→ Work task
Where the string "clockwise" appears in a line of the data, show that line.
--------------------------------------------------
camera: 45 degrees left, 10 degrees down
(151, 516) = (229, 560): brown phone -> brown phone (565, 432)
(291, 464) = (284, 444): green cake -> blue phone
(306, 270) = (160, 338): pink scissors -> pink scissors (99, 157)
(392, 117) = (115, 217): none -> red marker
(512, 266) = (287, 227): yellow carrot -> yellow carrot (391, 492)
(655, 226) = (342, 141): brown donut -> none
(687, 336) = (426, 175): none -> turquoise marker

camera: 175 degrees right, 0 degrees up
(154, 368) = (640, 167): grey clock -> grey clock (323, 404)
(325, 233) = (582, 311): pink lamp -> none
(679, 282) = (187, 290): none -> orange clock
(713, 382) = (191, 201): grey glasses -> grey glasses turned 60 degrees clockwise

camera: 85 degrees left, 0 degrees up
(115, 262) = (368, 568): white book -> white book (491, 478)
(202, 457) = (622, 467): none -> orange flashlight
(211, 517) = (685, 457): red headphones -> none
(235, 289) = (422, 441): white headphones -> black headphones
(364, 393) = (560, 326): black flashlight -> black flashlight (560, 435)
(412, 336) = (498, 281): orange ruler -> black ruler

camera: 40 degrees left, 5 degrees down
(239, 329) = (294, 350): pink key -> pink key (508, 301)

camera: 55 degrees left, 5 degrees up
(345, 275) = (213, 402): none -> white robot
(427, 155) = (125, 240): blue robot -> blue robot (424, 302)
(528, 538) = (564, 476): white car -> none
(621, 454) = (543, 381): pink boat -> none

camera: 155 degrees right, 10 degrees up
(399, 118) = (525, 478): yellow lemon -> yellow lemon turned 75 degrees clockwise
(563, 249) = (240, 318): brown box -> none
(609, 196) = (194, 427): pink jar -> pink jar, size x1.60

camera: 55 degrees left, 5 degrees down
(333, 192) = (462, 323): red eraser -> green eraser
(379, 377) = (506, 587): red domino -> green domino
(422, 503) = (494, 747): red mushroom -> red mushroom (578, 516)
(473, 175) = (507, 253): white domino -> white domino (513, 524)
--------------------------------------------------
→ Expected output
(713, 382) = (191, 201): grey glasses -> grey glasses turned 60 degrees clockwise
(399, 118) = (525, 478): yellow lemon -> yellow lemon turned 75 degrees clockwise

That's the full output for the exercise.